» EXERCISE PROMPT: In the entries below, find the line with "TEMP3 pin GND: none -> GND" and the line with "RTC3 pin SCL: B12 -> B15". Return those two lines and all lines between them, exactly.

(Records from a collection)
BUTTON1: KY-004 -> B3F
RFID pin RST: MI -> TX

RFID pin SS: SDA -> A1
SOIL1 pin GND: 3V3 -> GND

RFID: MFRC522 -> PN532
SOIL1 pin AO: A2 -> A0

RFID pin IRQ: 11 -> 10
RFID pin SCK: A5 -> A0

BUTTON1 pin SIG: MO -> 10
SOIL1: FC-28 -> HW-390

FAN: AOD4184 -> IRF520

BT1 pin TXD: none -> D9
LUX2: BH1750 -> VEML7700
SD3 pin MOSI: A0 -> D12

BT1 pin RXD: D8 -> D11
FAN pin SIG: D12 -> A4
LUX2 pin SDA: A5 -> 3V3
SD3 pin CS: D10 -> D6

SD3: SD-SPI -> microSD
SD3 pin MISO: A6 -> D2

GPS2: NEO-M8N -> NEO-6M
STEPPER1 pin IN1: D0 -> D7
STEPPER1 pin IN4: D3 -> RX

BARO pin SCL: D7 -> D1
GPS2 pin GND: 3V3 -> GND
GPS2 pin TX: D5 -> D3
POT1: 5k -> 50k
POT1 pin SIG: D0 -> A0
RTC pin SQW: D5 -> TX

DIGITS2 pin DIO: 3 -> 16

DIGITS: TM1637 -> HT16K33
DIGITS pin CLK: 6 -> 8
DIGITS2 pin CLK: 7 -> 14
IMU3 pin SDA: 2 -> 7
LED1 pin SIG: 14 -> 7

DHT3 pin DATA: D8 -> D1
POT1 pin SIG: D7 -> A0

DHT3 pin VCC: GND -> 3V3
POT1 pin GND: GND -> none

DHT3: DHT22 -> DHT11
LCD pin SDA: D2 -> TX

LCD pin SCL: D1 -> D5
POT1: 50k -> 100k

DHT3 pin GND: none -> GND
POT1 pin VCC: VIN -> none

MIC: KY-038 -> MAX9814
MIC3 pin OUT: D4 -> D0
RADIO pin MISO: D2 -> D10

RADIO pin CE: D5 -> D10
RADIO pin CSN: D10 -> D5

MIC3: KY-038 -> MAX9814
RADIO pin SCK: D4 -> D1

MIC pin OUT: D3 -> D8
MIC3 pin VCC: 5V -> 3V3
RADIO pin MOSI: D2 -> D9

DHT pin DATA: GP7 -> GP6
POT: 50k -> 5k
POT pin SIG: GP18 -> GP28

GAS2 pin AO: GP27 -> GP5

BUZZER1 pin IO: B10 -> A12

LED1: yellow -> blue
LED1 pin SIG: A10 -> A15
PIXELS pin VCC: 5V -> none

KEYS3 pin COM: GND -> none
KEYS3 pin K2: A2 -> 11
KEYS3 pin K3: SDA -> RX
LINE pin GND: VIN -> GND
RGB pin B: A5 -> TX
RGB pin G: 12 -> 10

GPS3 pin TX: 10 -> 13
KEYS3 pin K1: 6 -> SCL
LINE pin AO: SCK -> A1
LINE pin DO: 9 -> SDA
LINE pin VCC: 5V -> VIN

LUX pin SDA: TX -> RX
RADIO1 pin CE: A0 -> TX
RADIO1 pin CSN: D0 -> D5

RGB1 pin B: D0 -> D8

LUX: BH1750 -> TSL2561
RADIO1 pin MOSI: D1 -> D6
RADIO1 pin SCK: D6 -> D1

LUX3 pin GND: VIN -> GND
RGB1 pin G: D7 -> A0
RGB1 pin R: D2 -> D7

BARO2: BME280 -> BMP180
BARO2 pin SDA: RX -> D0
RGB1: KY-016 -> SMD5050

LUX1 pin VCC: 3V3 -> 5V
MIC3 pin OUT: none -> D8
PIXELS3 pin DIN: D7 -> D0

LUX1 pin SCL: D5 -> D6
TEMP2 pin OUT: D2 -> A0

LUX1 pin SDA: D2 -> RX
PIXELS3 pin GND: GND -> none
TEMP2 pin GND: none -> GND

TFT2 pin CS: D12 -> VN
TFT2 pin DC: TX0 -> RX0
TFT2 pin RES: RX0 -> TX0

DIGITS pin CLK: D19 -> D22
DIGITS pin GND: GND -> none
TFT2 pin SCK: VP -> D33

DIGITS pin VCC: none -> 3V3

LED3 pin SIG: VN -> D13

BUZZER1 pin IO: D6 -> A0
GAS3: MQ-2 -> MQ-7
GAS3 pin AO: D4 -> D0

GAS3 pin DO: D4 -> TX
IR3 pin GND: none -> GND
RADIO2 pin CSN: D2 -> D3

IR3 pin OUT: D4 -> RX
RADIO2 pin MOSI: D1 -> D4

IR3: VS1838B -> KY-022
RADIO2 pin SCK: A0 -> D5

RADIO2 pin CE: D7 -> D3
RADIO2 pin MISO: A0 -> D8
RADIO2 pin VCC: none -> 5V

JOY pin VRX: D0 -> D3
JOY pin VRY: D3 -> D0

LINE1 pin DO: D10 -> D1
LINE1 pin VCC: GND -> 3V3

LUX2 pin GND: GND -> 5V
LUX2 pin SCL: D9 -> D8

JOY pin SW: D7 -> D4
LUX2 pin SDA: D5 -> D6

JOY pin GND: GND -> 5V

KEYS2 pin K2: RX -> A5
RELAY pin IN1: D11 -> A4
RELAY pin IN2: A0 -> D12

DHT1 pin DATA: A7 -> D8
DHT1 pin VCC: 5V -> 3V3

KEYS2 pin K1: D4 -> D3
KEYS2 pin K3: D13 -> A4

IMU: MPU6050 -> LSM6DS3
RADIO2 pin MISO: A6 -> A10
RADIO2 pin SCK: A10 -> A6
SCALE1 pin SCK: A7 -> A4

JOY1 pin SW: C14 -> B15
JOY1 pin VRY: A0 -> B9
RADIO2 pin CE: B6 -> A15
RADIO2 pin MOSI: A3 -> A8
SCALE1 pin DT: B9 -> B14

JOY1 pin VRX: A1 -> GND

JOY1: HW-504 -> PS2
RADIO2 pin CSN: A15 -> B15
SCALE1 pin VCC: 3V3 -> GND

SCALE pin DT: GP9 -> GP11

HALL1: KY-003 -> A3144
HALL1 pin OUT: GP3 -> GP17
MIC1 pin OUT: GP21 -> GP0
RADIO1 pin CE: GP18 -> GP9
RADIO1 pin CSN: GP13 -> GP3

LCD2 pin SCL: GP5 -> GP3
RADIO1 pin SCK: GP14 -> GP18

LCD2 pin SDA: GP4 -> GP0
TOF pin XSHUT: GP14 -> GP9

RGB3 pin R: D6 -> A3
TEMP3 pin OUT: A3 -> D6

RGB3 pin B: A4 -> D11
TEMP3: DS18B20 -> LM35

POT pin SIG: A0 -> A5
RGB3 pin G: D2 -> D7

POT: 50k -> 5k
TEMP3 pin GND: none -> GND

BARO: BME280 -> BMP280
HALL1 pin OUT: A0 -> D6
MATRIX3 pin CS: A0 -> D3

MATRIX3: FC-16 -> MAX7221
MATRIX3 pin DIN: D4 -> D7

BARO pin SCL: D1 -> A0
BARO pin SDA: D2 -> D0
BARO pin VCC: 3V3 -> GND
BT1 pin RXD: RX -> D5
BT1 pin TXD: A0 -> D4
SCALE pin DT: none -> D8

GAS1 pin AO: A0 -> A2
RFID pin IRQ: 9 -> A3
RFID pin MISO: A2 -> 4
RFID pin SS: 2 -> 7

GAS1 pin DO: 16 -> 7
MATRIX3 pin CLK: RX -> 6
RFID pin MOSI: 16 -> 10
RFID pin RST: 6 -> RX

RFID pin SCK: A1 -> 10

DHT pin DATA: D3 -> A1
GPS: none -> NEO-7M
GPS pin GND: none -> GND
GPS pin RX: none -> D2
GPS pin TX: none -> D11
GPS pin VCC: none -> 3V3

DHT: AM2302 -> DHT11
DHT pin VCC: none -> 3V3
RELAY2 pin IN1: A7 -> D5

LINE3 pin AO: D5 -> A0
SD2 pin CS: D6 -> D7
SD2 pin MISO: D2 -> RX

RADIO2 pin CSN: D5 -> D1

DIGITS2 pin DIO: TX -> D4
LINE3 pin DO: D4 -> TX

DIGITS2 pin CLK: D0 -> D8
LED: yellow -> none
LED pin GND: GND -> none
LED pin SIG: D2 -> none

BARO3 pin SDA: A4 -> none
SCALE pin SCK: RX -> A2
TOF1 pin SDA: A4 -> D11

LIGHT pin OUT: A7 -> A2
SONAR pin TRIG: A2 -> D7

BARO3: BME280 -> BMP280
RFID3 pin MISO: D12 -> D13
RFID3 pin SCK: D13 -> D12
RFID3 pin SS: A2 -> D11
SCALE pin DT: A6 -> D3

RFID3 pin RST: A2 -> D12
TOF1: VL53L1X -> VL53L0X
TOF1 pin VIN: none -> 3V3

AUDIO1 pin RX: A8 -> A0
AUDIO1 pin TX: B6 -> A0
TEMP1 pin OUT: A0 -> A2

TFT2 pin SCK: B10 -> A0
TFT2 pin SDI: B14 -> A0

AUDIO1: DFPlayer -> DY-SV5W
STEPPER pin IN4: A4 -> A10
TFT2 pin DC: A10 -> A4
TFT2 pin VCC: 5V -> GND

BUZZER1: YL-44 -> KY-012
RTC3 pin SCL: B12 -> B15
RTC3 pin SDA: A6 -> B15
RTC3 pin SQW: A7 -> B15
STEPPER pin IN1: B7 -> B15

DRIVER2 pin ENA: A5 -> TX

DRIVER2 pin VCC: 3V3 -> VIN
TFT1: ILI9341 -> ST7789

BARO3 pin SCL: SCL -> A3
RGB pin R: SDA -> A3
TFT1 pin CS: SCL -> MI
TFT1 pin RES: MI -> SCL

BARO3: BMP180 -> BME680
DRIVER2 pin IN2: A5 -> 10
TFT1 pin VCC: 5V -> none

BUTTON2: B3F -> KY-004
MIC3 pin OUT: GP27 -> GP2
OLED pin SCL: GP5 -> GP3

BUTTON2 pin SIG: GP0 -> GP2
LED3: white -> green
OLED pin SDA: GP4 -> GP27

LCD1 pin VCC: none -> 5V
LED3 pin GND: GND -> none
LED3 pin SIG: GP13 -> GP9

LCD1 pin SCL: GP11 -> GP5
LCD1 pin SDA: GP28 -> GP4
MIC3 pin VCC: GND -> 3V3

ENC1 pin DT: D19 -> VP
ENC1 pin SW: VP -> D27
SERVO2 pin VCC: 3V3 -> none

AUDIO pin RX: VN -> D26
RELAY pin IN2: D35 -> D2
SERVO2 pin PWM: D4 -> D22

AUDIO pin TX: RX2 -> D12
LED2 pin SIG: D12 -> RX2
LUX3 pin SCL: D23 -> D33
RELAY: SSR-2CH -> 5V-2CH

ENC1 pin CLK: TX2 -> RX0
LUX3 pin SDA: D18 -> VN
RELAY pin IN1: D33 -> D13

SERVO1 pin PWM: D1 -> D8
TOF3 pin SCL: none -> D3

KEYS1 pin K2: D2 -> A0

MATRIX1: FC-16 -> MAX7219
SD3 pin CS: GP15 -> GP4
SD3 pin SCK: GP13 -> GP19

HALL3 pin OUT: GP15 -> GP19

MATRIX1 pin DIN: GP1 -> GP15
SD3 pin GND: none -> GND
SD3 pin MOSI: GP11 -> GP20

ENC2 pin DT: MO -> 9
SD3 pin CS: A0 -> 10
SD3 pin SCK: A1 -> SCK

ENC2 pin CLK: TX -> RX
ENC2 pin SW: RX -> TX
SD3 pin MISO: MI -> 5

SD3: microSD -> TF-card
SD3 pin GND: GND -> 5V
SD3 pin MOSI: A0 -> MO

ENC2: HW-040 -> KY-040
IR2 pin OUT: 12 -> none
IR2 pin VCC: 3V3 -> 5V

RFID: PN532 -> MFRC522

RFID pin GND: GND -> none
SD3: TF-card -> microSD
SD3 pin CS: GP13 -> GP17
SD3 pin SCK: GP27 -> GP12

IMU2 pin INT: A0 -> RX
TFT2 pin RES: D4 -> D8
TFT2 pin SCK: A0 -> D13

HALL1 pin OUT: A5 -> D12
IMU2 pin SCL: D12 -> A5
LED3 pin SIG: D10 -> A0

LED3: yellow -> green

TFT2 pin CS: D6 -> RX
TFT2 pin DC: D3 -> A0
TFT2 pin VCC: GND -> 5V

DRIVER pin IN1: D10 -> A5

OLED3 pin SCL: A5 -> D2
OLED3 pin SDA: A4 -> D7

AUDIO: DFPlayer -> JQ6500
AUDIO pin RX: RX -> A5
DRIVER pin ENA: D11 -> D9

» TASK SOLUTION:
TEMP3 pin GND: none -> GND

BARO: BME280 -> BMP280
HALL1 pin OUT: A0 -> D6
MATRIX3 pin CS: A0 -> D3

MATRIX3: FC-16 -> MAX7221
MATRIX3 pin DIN: D4 -> D7

BARO pin SCL: D1 -> A0
BARO pin SDA: D2 -> D0
BARO pin VCC: 3V3 -> GND
BT1 pin RXD: RX -> D5
BT1 pin TXD: A0 -> D4
SCALE pin DT: none -> D8

GAS1 pin AO: A0 -> A2
RFID pin IRQ: 9 -> A3
RFID pin MISO: A2 -> 4
RFID pin SS: 2 -> 7

GAS1 pin DO: 16 -> 7
MATRIX3 pin CLK: RX -> 6
RFID pin MOSI: 16 -> 10
RFID pin RST: 6 -> RX

RFID pin SCK: A1 -> 10

DHT pin DATA: D3 -> A1
GPS: none -> NEO-7M
GPS pin GND: none -> GND
GPS pin RX: none -> D2
GPS pin TX: none -> D11
GPS pin VCC: none -> 3V3

DHT: AM2302 -> DHT11
DHT pin VCC: none -> 3V3
RELAY2 pin IN1: A7 -> D5

LINE3 pin AO: D5 -> A0
SD2 pin CS: D6 -> D7
SD2 pin MISO: D2 -> RX

RADIO2 pin CSN: D5 -> D1

DIGITS2 pin DIO: TX -> D4
LINE3 pin DO: D4 -> TX

DIGITS2 pin CLK: D0 -> D8
LED: yellow -> none
LED pin GND: GND -> none
LED pin SIG: D2 -> none

BARO3 pin SDA: A4 -> none
SCALE pin SCK: RX -> A2
TOF1 pin SDA: A4 -> D11

LIGHT pin OUT: A7 -> A2
SONAR pin TRIG: A2 -> D7

BARO3: BME280 -> BMP280
RFID3 pin MISO: D12 -> D13
RFID3 pin SCK: D13 -> D12
RFID3 pin SS: A2 -> D11
SCALE pin DT: A6 -> D3

RFID3 pin RST: A2 -> D12
TOF1: VL53L1X -> VL53L0X
TOF1 pin VIN: none -> 3V3

AUDIO1 pin RX: A8 -> A0
AUDIO1 pin TX: B6 -> A0
TEMP1 pin OUT: A0 -> A2

TFT2 pin SCK: B10 -> A0
TFT2 pin SDI: B14 -> A0

AUDIO1: DFPlayer -> DY-SV5W
STEPPER pin IN4: A4 -> A10
TFT2 pin DC: A10 -> A4
TFT2 pin VCC: 5V -> GND

BUZZER1: YL-44 -> KY-012
RTC3 pin SCL: B12 -> B15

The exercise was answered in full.